▶ [Your task]: The reply to the records below should contain exactly the lines from the line with "(166, 297) = (148, 337): turquoise" through the line with "camera: 100 degrees left, 10 degrees up", and nothing besides.

▶ [Data records]:
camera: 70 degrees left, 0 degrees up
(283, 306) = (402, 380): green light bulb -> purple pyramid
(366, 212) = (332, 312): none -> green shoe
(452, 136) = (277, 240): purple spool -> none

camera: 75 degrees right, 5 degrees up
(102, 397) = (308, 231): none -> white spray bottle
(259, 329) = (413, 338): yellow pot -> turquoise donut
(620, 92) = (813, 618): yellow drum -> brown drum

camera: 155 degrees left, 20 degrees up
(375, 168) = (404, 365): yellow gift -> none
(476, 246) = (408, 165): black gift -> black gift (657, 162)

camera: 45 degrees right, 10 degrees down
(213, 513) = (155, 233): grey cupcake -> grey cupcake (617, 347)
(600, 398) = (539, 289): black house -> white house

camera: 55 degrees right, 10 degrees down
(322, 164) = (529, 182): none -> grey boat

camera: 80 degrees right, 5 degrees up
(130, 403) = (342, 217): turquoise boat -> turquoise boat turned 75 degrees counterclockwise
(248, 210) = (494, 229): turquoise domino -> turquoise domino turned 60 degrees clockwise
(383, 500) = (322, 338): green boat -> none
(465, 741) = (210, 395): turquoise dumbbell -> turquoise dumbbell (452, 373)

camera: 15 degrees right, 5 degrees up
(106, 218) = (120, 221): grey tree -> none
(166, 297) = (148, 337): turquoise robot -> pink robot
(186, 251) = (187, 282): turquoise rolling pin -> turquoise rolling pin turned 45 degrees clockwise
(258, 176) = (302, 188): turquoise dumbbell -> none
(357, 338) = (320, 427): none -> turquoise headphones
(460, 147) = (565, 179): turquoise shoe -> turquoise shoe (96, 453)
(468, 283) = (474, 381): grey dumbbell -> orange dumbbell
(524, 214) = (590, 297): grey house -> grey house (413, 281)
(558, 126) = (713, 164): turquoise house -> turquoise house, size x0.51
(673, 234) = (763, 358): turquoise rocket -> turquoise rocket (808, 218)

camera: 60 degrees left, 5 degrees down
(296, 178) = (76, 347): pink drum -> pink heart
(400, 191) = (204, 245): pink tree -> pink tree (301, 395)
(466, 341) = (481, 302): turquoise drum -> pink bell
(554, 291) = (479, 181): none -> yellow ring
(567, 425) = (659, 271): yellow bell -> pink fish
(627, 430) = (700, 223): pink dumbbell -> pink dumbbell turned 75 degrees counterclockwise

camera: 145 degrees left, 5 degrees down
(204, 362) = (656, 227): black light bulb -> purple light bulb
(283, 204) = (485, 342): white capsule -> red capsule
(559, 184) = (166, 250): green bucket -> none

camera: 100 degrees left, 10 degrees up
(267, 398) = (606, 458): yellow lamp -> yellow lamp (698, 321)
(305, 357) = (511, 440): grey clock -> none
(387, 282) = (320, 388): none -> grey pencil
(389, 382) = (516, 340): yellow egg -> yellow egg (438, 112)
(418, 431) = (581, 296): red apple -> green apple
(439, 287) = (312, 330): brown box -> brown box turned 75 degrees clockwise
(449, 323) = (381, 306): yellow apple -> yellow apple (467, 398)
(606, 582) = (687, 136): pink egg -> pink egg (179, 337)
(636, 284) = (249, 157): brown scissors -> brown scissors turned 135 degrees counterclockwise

▶ [Response to this exercise]:
(166, 297) = (148, 337): turquoise robot -> pink robot
(186, 251) = (187, 282): turquoise rolling pin -> turquoise rolling pin turned 45 degrees clockwise
(258, 176) = (302, 188): turquoise dumbbell -> none
(357, 338) = (320, 427): none -> turquoise headphones
(460, 147) = (565, 179): turquoise shoe -> turquoise shoe (96, 453)
(468, 283) = (474, 381): grey dumbbell -> orange dumbbell
(524, 214) = (590, 297): grey house -> grey house (413, 281)
(558, 126) = (713, 164): turquoise house -> turquoise house, size x0.51
(673, 234) = (763, 358): turquoise rocket -> turquoise rocket (808, 218)

camera: 60 degrees left, 5 degrees down
(296, 178) = (76, 347): pink drum -> pink heart
(400, 191) = (204, 245): pink tree -> pink tree (301, 395)
(466, 341) = (481, 302): turquoise drum -> pink bell
(554, 291) = (479, 181): none -> yellow ring
(567, 425) = (659, 271): yellow bell -> pink fish
(627, 430) = (700, 223): pink dumbbell -> pink dumbbell turned 75 degrees counterclockwise

camera: 145 degrees left, 5 degrees down
(204, 362) = (656, 227): black light bulb -> purple light bulb
(283, 204) = (485, 342): white capsule -> red capsule
(559, 184) = (166, 250): green bucket -> none

camera: 100 degrees left, 10 degrees up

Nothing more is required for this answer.